• _Information supplied_
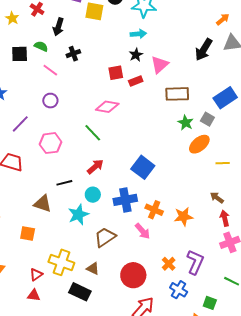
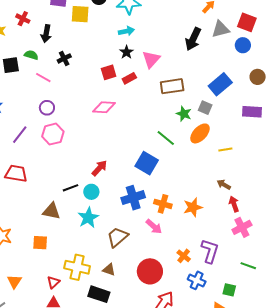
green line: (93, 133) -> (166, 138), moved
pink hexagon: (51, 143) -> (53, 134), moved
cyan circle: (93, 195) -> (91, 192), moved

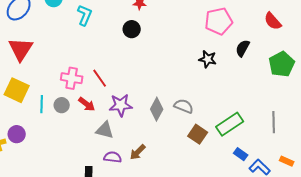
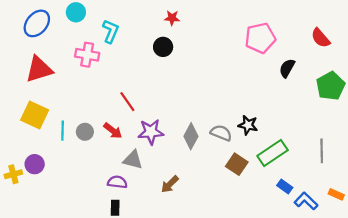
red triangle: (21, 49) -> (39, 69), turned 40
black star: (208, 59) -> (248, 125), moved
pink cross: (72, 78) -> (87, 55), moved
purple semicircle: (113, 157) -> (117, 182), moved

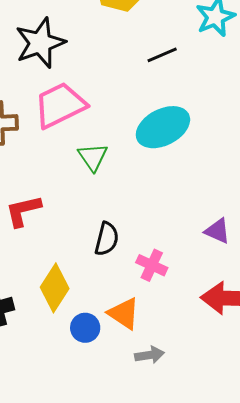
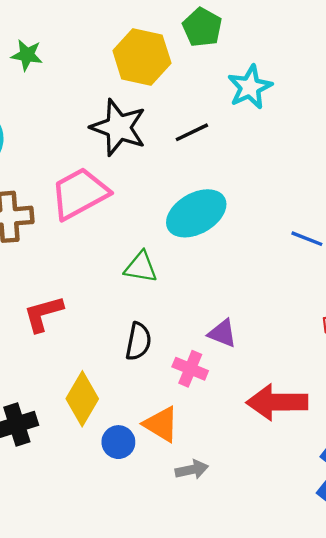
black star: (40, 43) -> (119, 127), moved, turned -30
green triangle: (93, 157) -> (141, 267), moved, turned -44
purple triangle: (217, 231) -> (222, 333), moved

• _Exercise brief_
State how many lines of the records hold the string "turned", and nothing else.

• _Task output_
3